**Exercise**
Word for word, please restate the line containing "J3 pin 1: DGND -> NET17" and all the lines that follow it to the end of the data.

**Material provided**
+ + + + + + +

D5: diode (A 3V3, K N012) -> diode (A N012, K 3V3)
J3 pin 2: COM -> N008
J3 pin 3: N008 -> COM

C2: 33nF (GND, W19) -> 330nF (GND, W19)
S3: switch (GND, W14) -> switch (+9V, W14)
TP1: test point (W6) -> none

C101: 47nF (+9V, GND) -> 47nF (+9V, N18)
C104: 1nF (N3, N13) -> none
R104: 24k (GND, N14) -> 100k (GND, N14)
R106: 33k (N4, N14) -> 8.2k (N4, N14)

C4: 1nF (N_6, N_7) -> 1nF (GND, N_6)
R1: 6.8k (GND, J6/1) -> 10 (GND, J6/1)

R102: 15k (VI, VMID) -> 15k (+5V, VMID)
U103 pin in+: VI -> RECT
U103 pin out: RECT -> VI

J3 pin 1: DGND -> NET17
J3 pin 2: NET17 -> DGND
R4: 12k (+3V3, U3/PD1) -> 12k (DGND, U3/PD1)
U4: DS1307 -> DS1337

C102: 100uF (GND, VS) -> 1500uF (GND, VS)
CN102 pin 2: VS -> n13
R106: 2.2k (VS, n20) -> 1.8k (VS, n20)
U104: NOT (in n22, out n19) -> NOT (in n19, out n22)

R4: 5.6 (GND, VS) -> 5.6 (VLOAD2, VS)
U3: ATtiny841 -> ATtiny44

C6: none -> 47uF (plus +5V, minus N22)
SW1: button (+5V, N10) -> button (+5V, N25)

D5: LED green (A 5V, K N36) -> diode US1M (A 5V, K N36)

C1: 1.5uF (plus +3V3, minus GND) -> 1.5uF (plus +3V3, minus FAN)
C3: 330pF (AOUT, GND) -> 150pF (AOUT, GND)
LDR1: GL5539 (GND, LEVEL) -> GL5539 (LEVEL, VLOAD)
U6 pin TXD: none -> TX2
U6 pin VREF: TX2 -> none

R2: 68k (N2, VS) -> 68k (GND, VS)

+ + + + + + +

**Completed task**
J3 pin 1: DGND -> NET17
J3 pin 2: NET17 -> DGND
R4: 12k (+3V3, U3/PD1) -> 12k (DGND, U3/PD1)
U4: DS1307 -> DS1337

C102: 100uF (GND, VS) -> 1500uF (GND, VS)
CN102 pin 2: VS -> n13
R106: 2.2k (VS, n20) -> 1.8k (VS, n20)
U104: NOT (in n22, out n19) -> NOT (in n19, out n22)

R4: 5.6 (GND, VS) -> 5.6 (VLOAD2, VS)
U3: ATtiny841 -> ATtiny44

C6: none -> 47uF (plus +5V, minus N22)
SW1: button (+5V, N10) -> button (+5V, N25)

D5: LED green (A 5V, K N36) -> diode US1M (A 5V, K N36)

C1: 1.5uF (plus +3V3, minus GND) -> 1.5uF (plus +3V3, minus FAN)
C3: 330pF (AOUT, GND) -> 150pF (AOUT, GND)
LDR1: GL5539 (GND, LEVEL) -> GL5539 (LEVEL, VLOAD)
U6 pin TXD: none -> TX2
U6 pin VREF: TX2 -> none

R2: 68k (N2, VS) -> 68k (GND, VS)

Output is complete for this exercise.